Records from a data collection:
===============
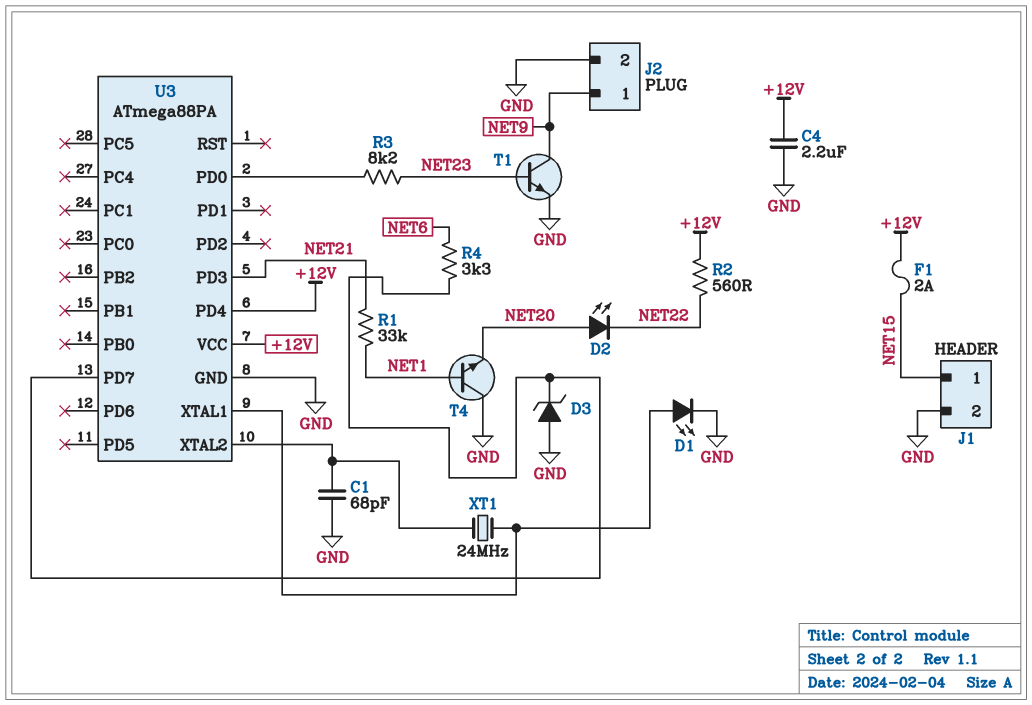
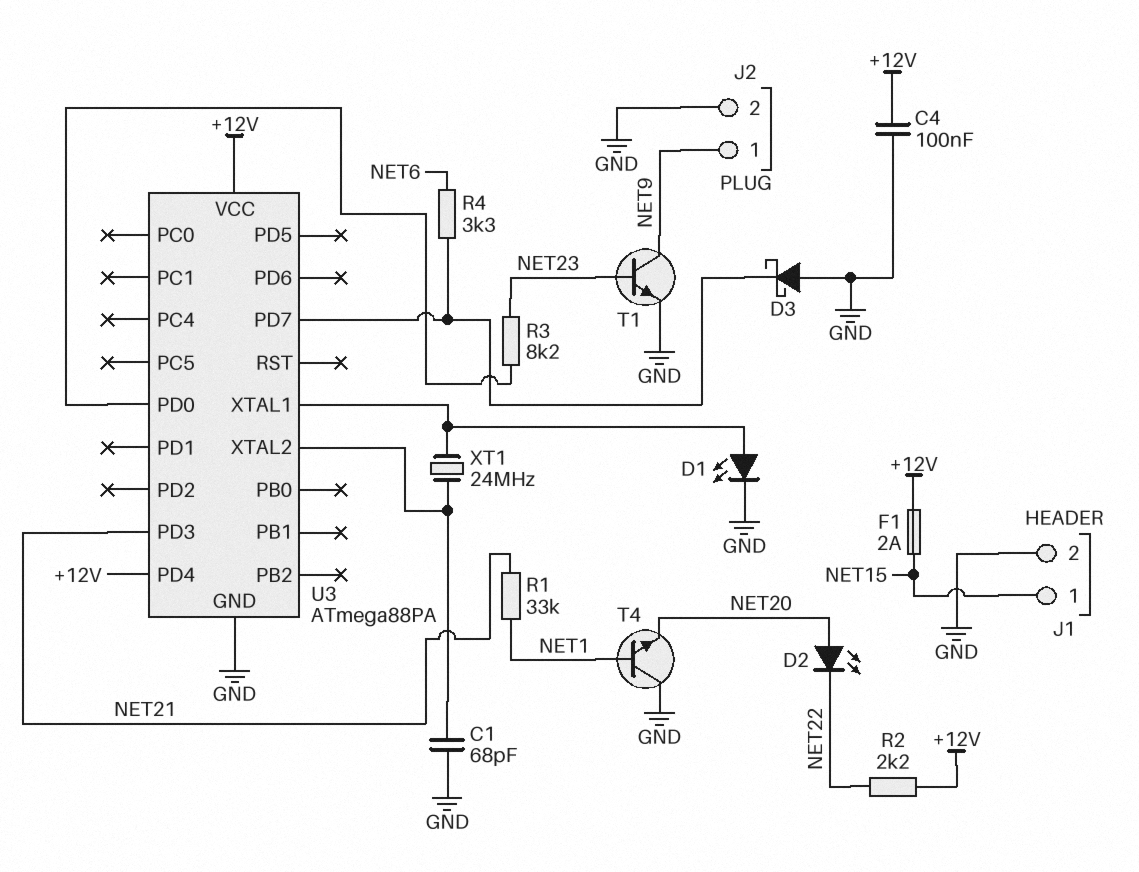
C4: 2.2uF (+12V, GND) -> 100nF (+12V, GND)
D3: zener (A GND, K U3/PD7) -> schottky (A GND, K U3/PD7)
R2: 560 (+12V, NET22) -> 2.2k (+12V, NET22)

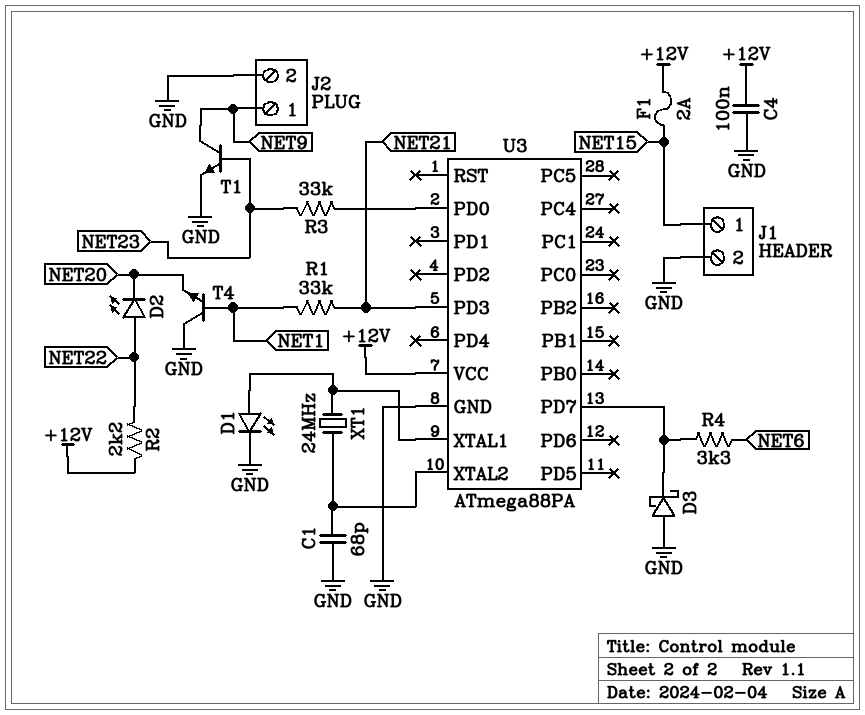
D2: LED (A NET20, K NET22) -> LED (A NET22, K NET20)
R3: 8.2k (NET23, U3/PD0) -> 33k (NET23, U3/PD0)
U3 pin PD4: +12V -> none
===============
**Work instructions:** Could you reproduce, exactly as written, the lines running from the one with "R3: 8.2k (NET23, U3/PD0)" to the end of the entries above?

**Answer to this exercise:**
R3: 8.2k (NET23, U3/PD0) -> 33k (NET23, U3/PD0)
U3 pin PD4: +12V -> none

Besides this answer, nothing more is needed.